## Exercise
Using the data below, set down every line from the one containing "JOY2 pin VRX: GP26 -> GP15" through the one containing "IMU pin SDA: D4 -> D21", inclusive and unchanged. Pictures are to be skipped.

## Source records
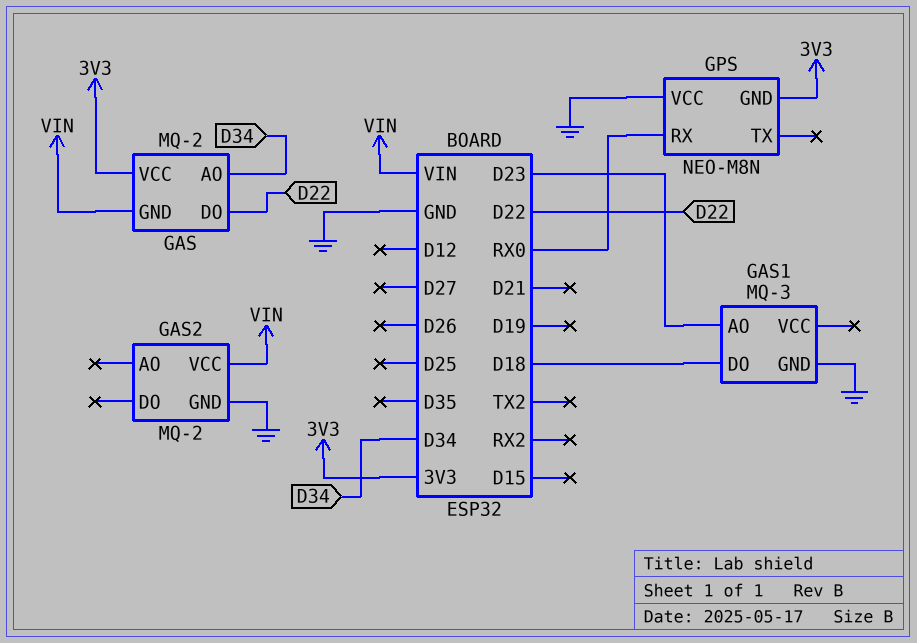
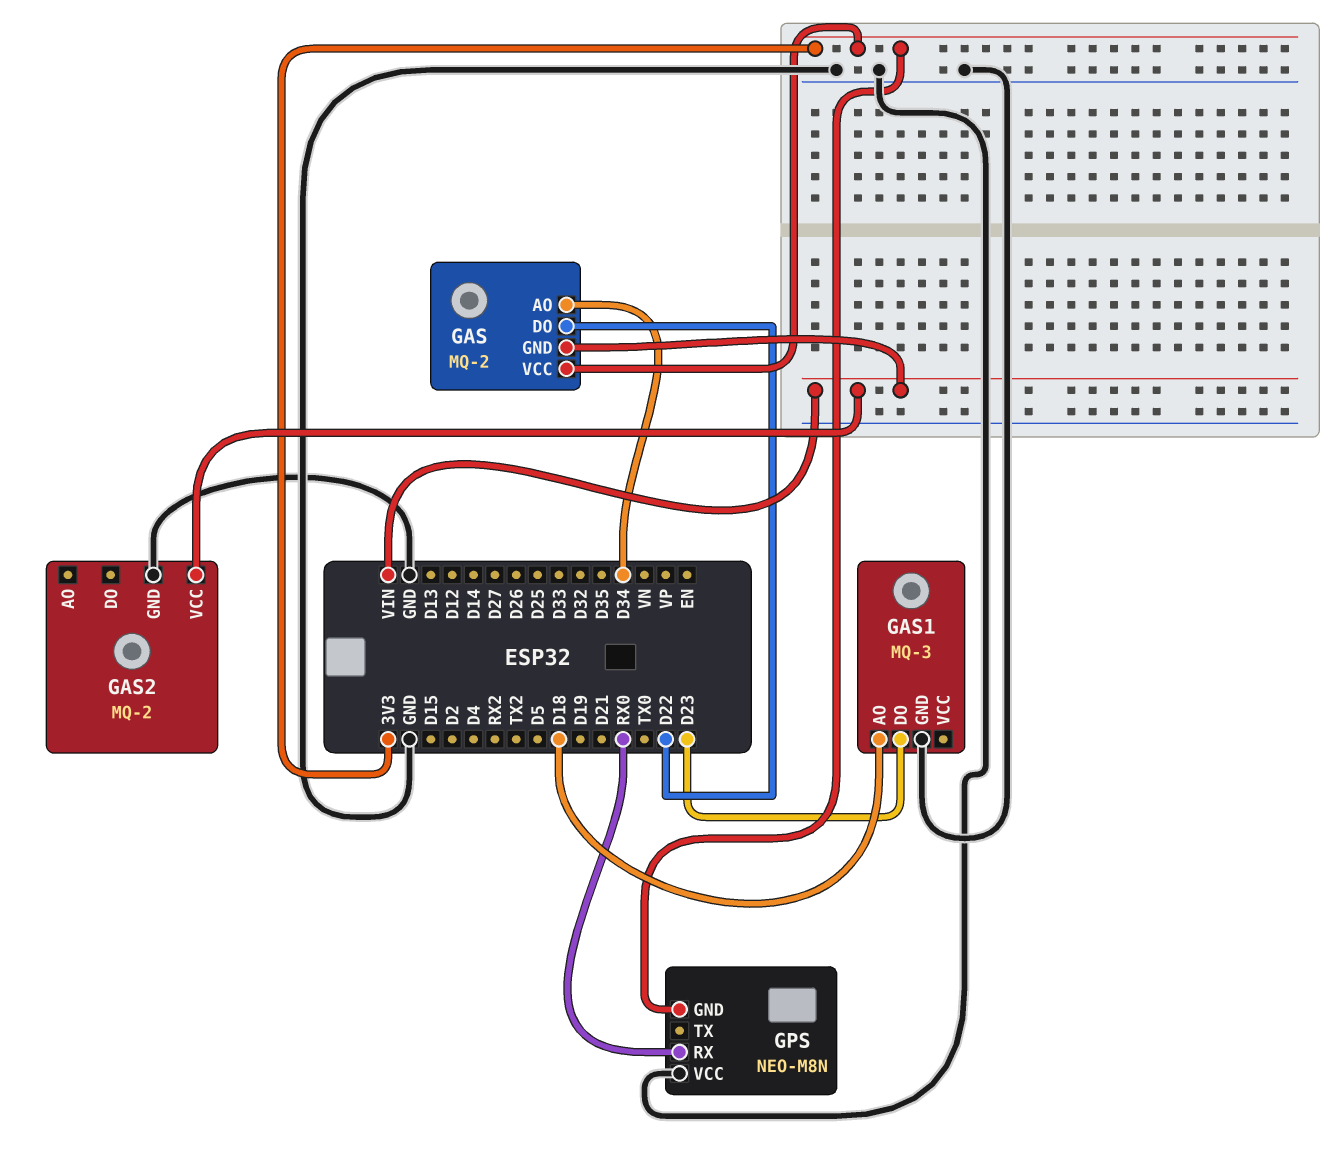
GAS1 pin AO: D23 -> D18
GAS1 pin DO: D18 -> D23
==
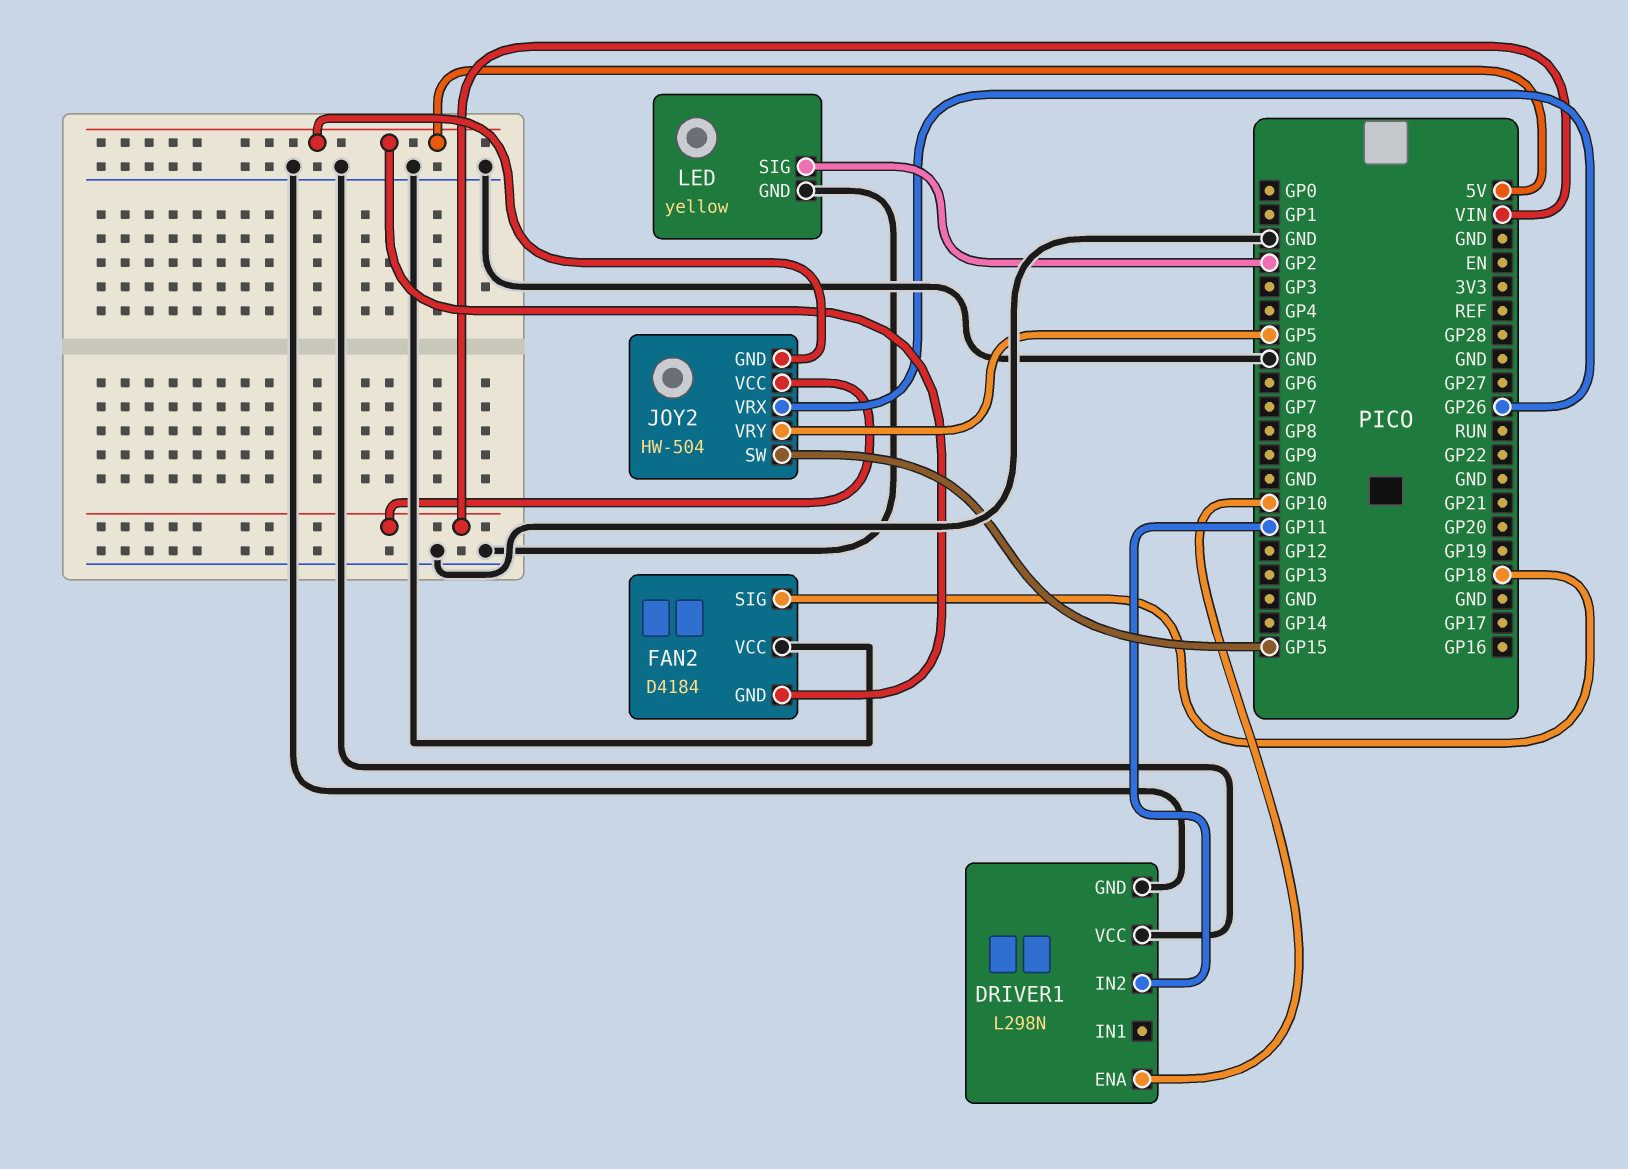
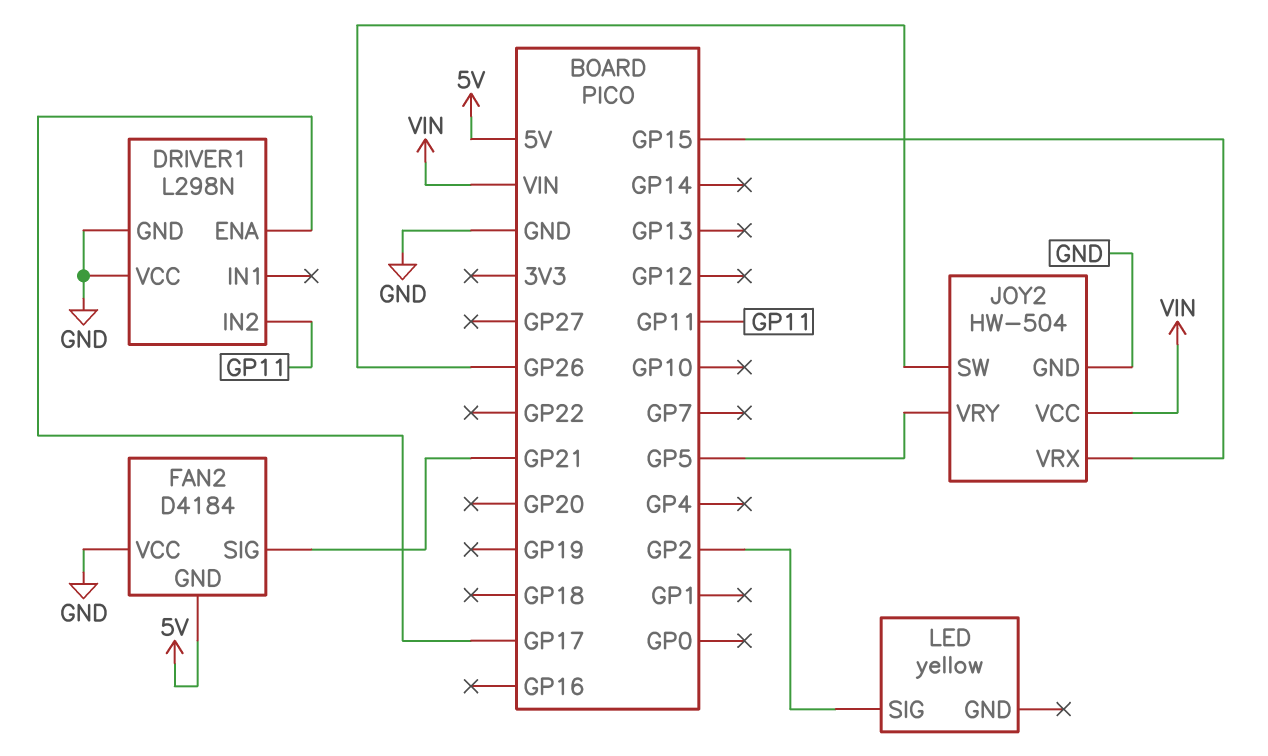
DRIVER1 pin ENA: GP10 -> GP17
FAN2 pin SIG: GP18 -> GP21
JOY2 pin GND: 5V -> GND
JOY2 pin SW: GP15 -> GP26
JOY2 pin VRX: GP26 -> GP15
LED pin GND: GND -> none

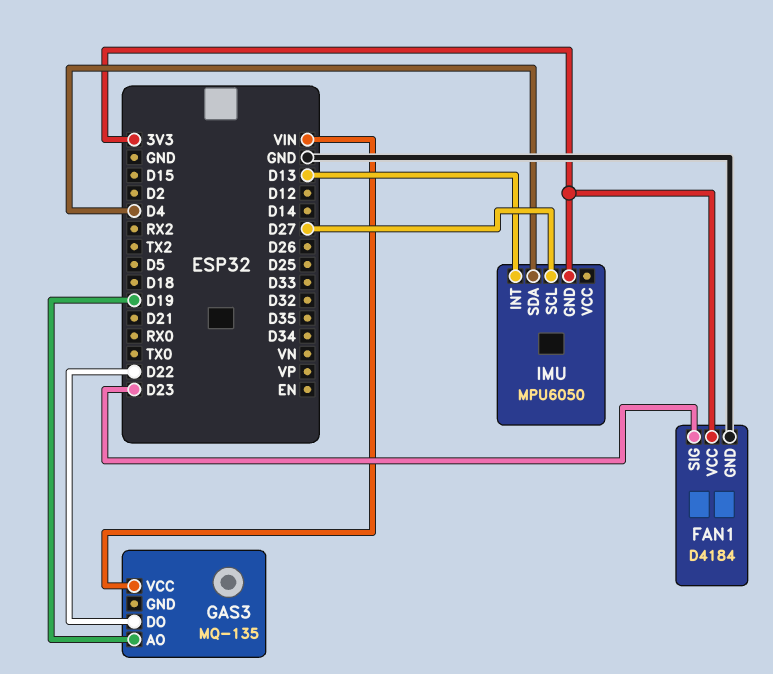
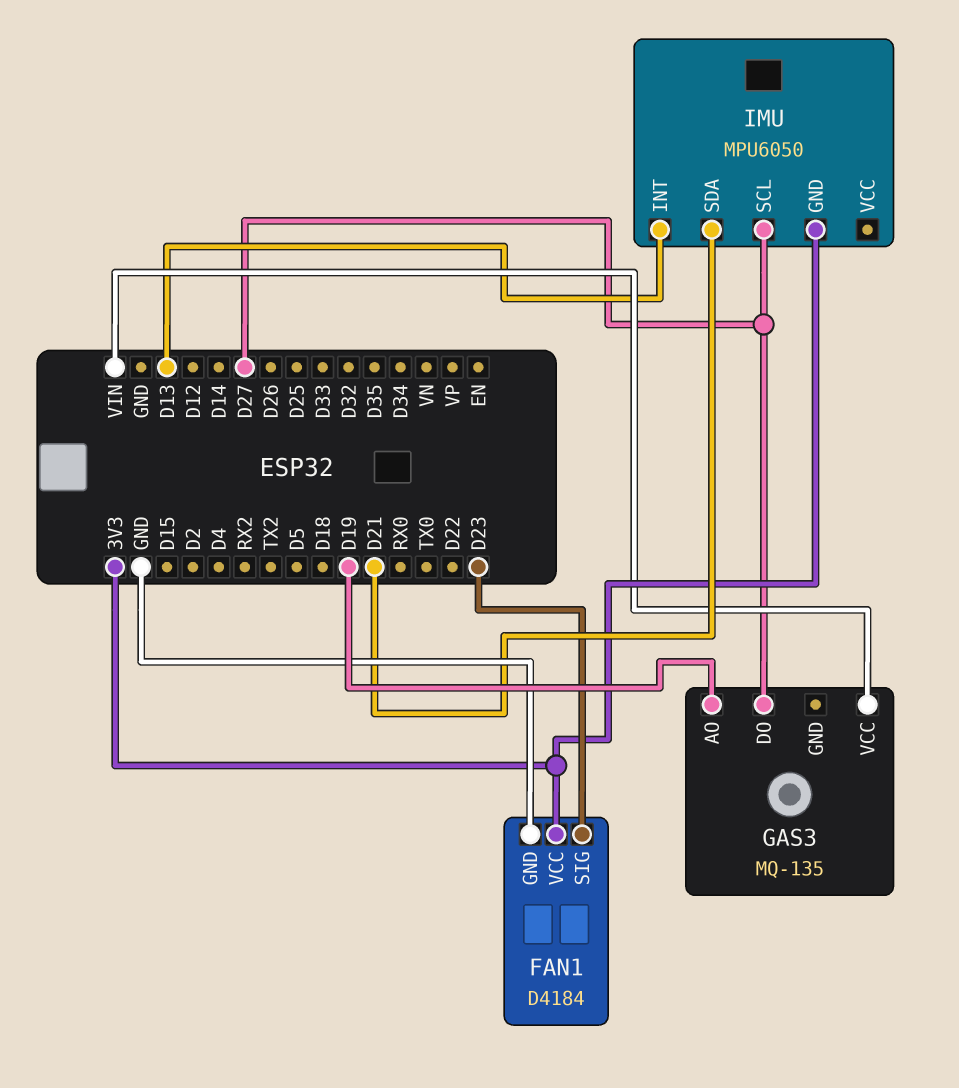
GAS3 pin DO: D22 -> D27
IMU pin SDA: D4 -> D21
* * *
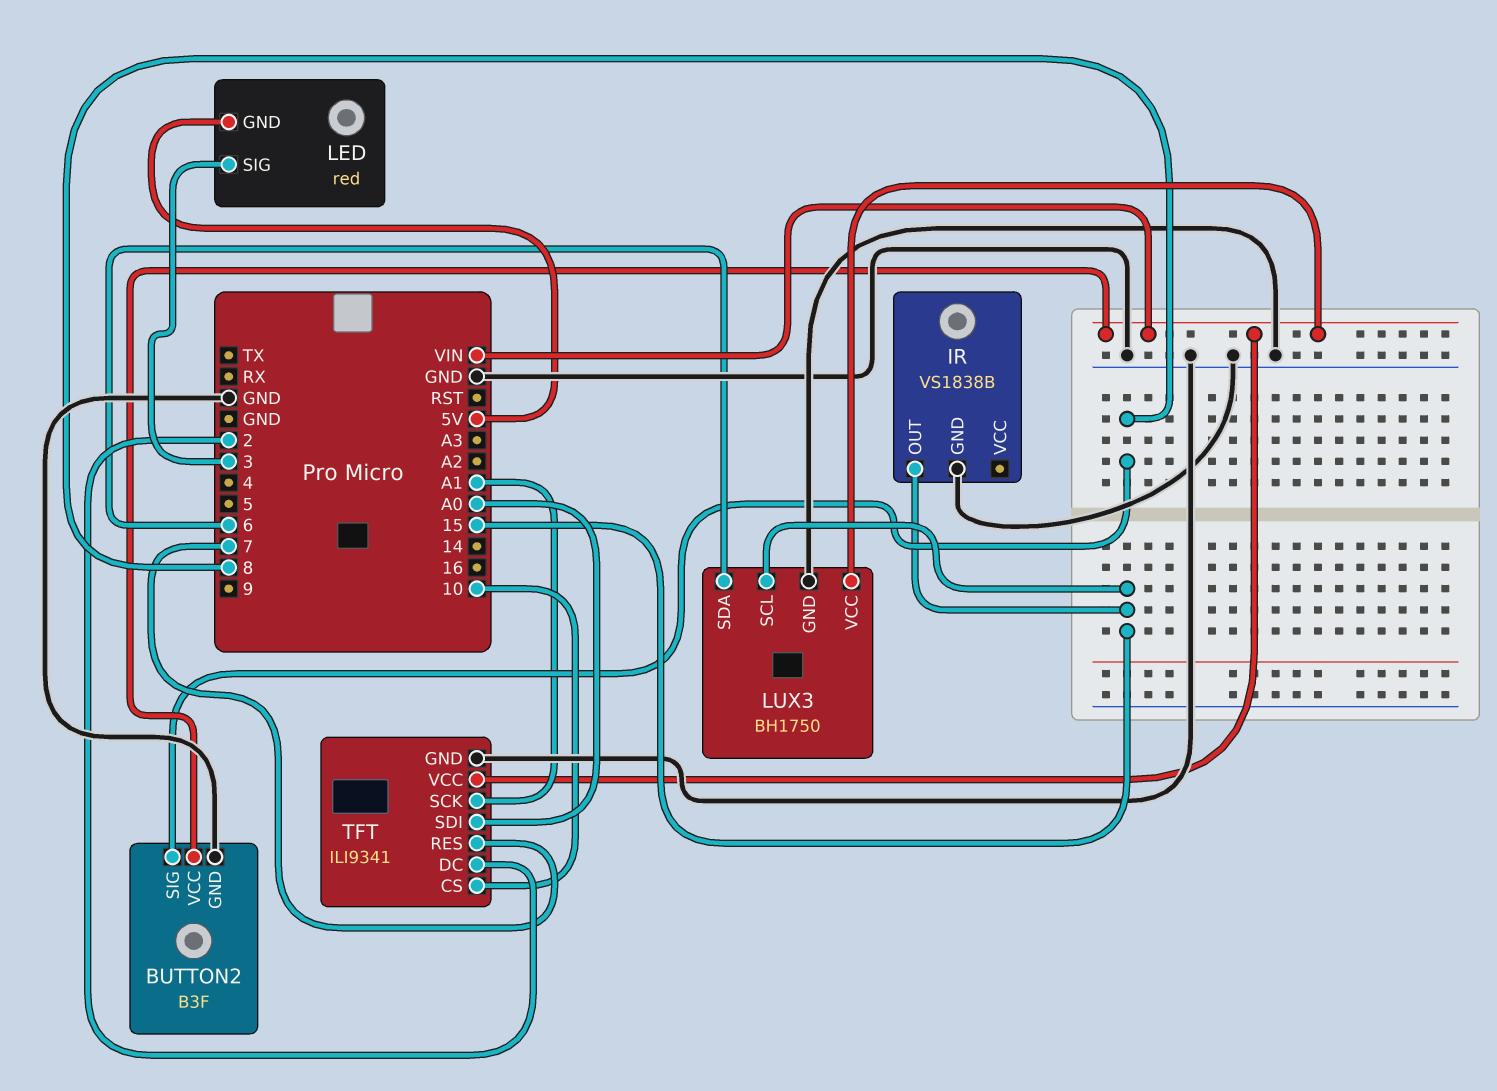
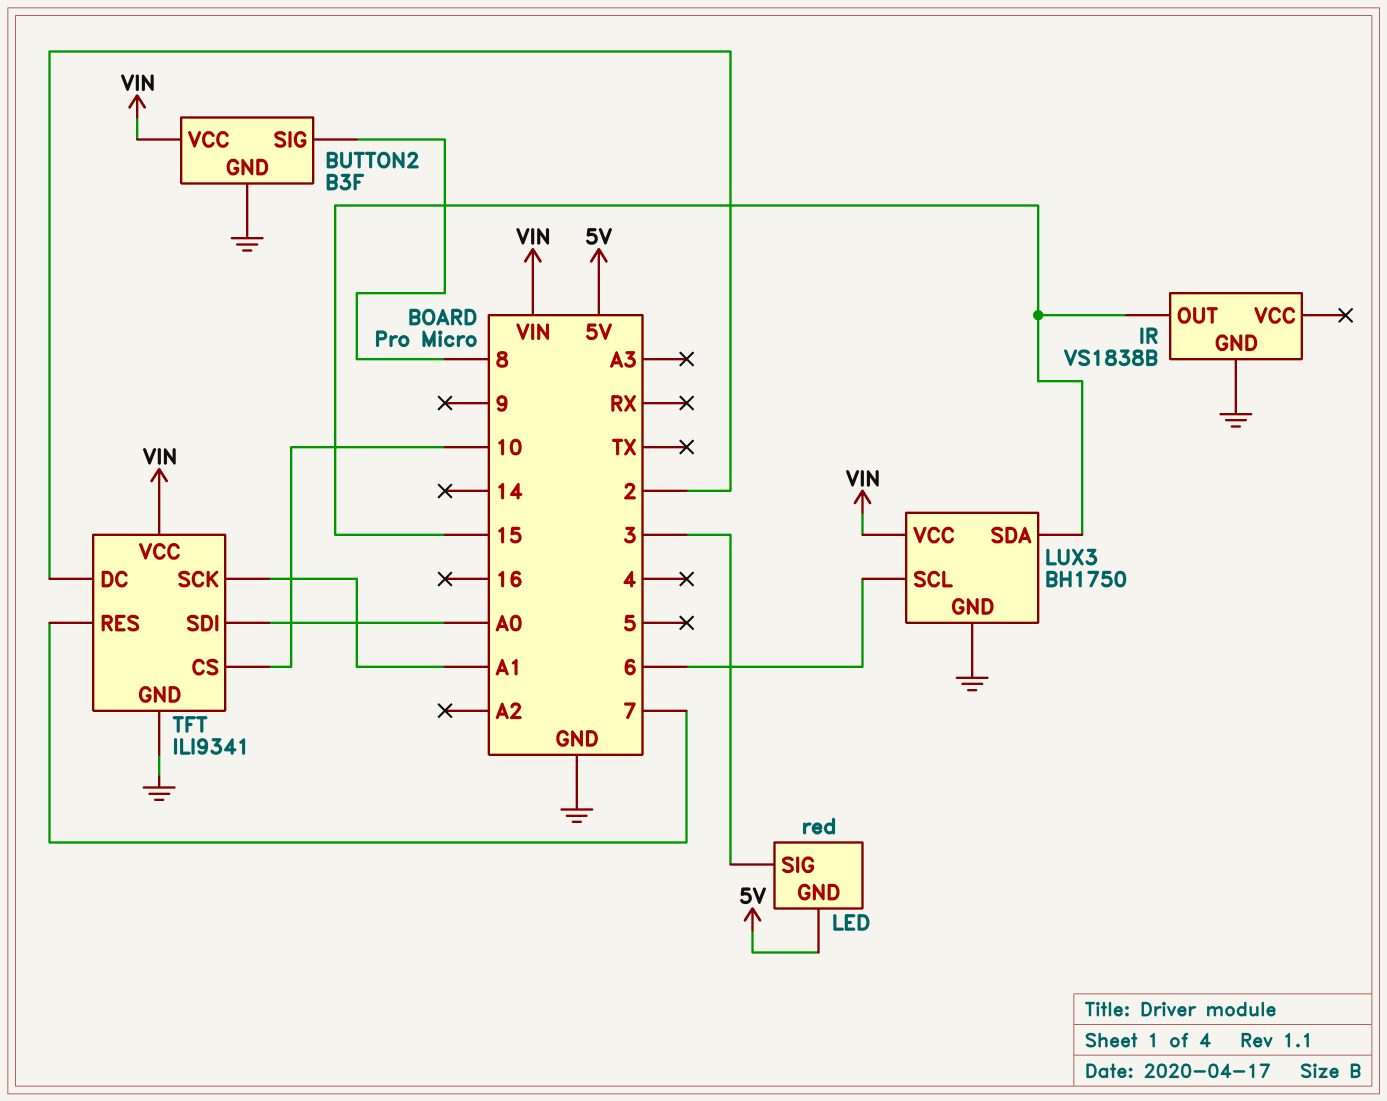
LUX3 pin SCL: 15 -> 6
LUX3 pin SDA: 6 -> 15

## Task solution
JOY2 pin VRX: GP26 -> GP15
LED pin GND: GND -> none

GAS3 pin DO: D22 -> D27
IMU pin SDA: D4 -> D21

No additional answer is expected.